• EXERCISE REQUIREMENTS:
Work out how many lines of the listing hold the string "black", then answer with that number and nothing else.

• EXCERPTED RECORDS:
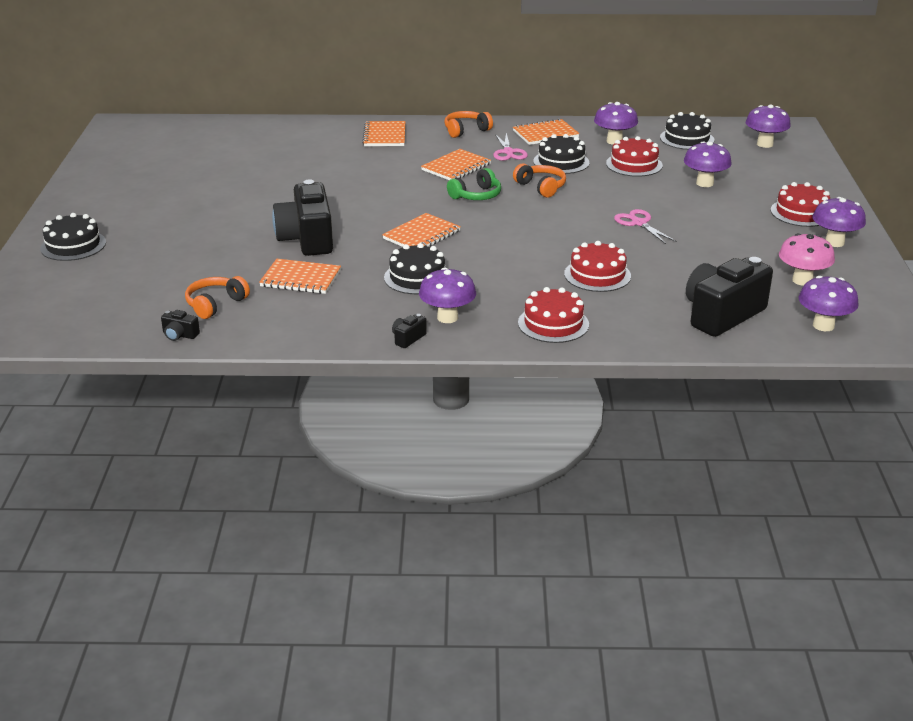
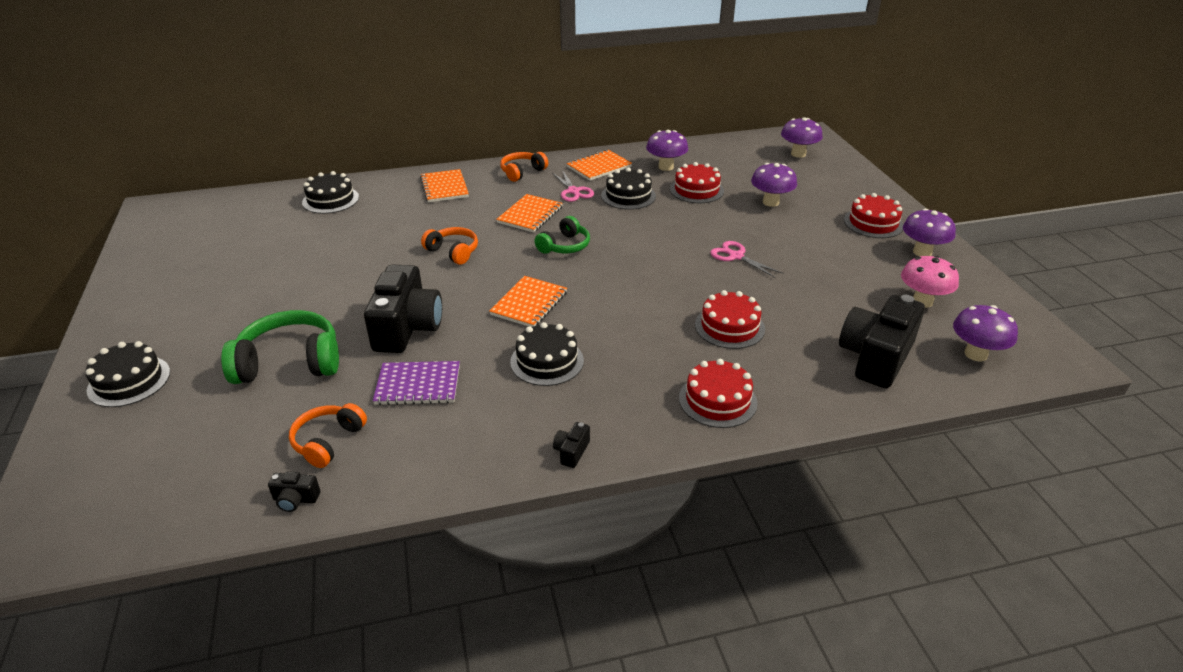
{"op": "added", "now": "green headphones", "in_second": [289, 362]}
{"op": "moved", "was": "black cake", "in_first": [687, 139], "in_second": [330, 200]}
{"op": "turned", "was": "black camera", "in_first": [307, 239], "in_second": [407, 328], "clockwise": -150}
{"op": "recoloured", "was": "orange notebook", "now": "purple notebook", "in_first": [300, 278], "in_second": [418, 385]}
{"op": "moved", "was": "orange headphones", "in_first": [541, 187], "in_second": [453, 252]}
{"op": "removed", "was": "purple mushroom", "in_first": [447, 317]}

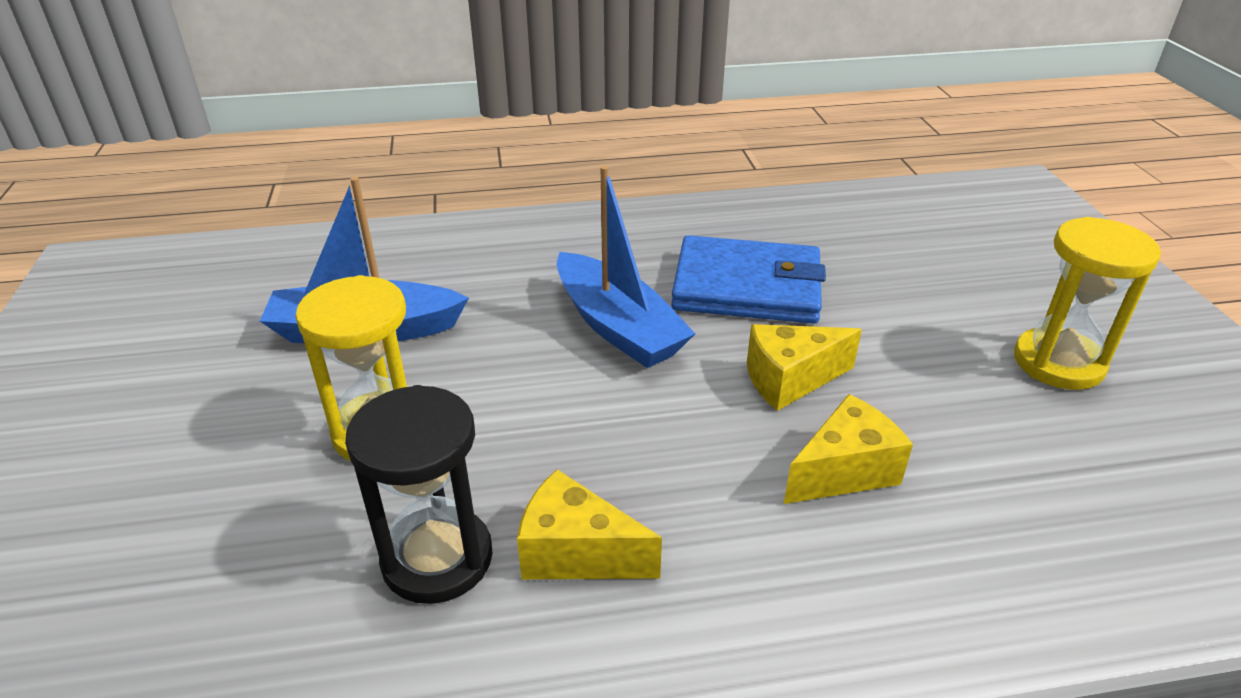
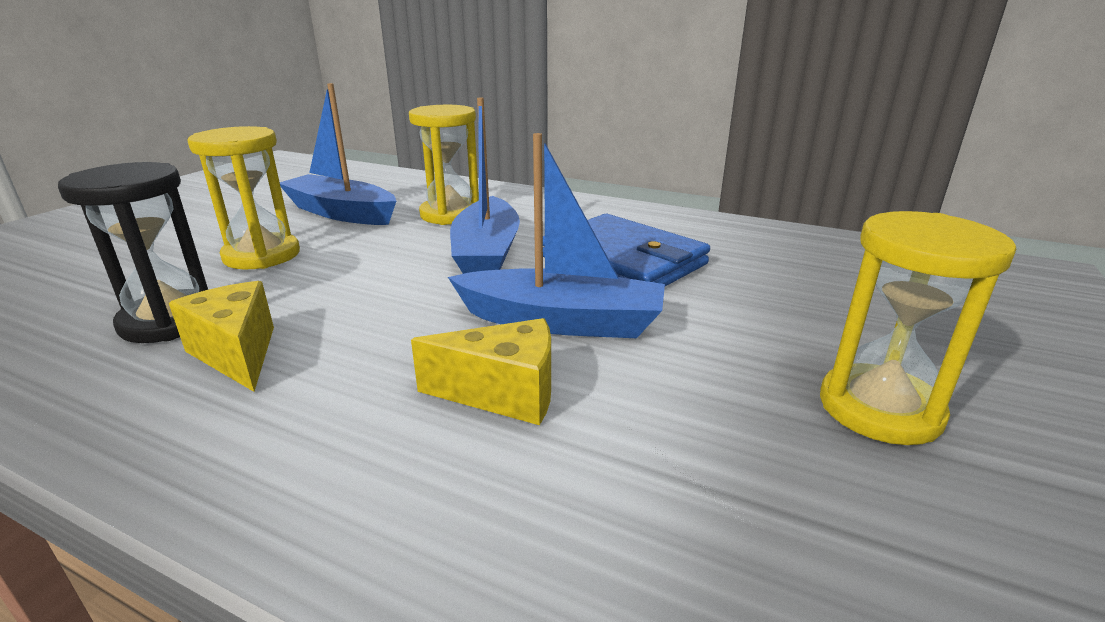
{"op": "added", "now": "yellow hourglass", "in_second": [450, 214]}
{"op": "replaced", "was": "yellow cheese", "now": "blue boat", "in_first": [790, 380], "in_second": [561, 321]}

...

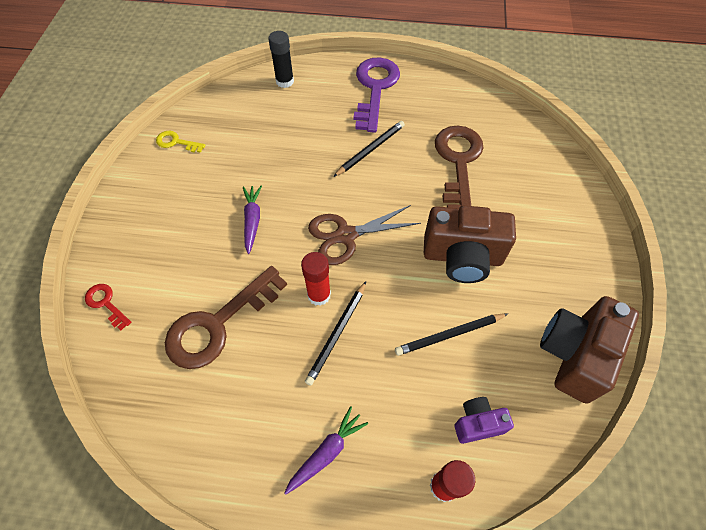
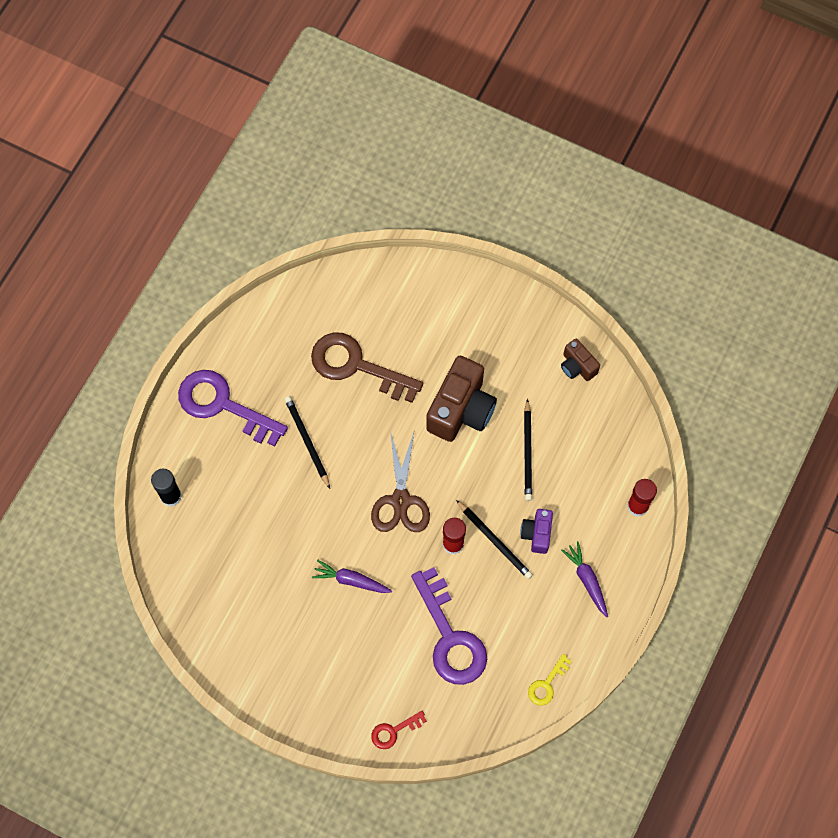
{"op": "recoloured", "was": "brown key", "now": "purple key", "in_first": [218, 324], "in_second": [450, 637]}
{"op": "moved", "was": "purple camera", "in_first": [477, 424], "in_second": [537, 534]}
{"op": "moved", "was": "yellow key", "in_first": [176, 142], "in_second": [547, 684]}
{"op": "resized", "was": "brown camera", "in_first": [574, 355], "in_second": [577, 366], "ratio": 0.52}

• EXERCISE ANSWER:
2